■ **What needs to be done**: Nothing in the records should be changed in the copy, though the pictures must be left out.
(Available data begins)
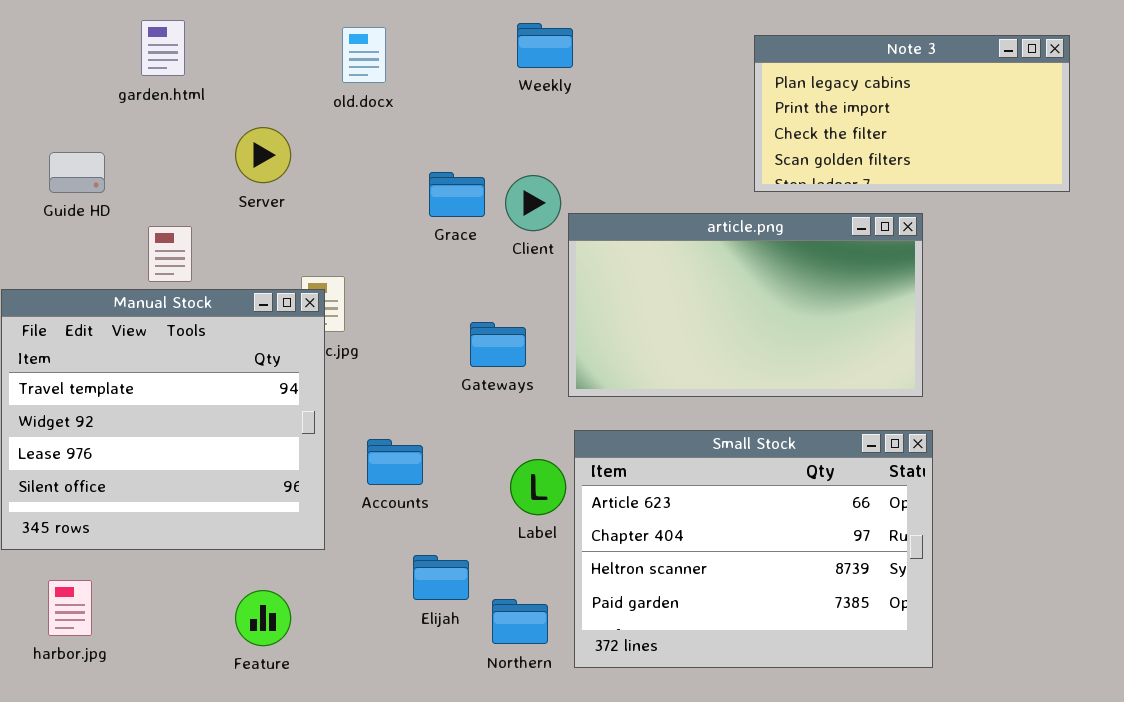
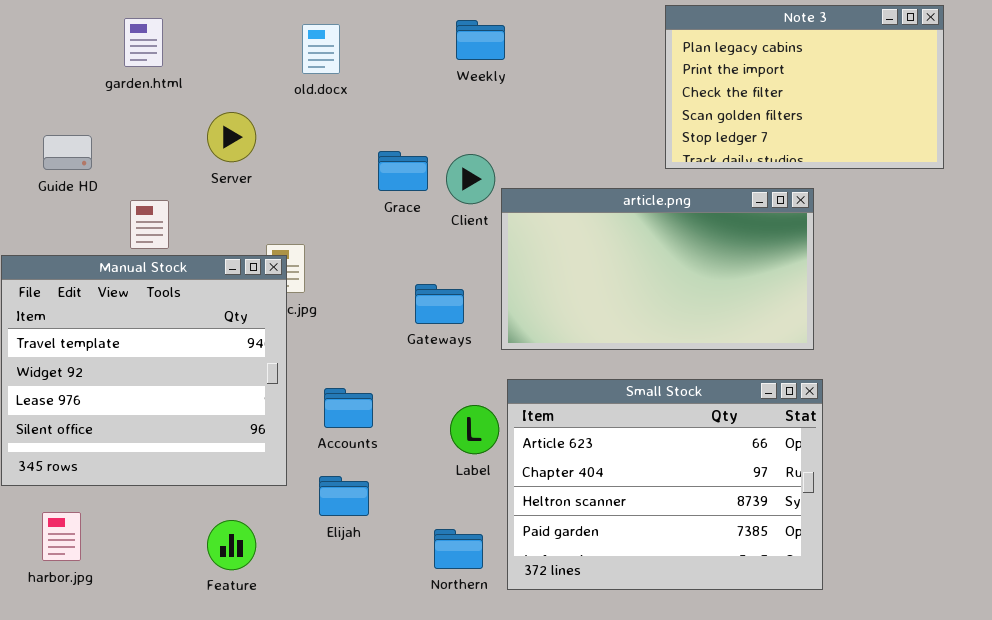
Note 3: [754,35,1070,192] -> [665,5,944,169], resized
Elijah: [413,555,469,600] -> [319,476,369,516], moved

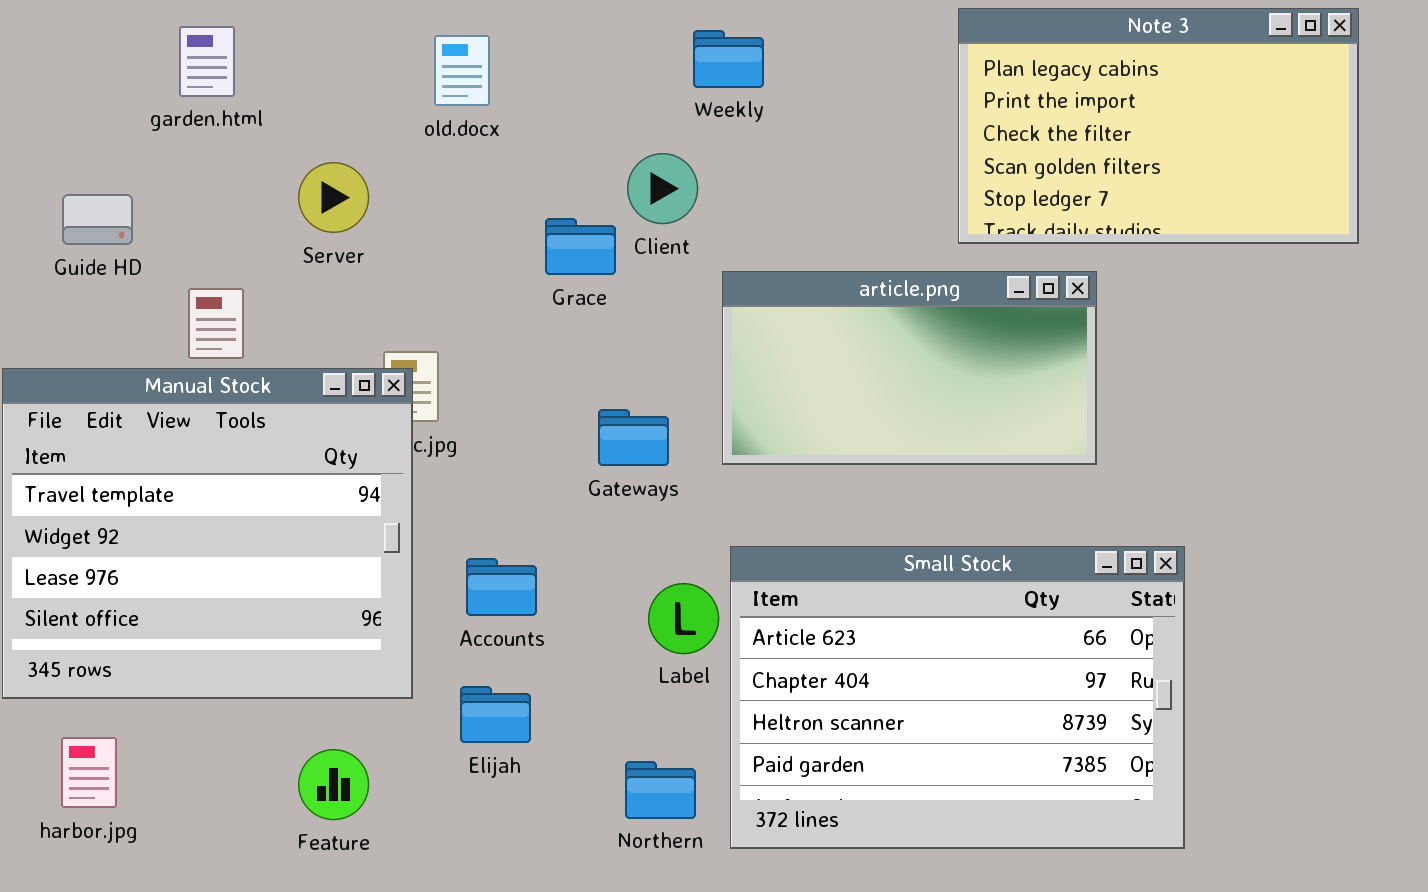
Weekly: [456,20,505,60] -> [693,30,764,88], moved
Client: [446,154,495,204] -> [627,153,698,224], moved
article.png: [501,188,814,350] -> [722,271,1097,465], resized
(Available data ends)
■ **Result of this exercise**:
Note 3: [754,35,1070,192] -> [665,5,944,169], resized
Elijah: [413,555,469,600] -> [319,476,369,516], moved

Weekly: [456,20,505,60] -> [693,30,764,88], moved
Client: [446,154,495,204] -> [627,153,698,224], moved
article.png: [501,188,814,350] -> [722,271,1097,465], resized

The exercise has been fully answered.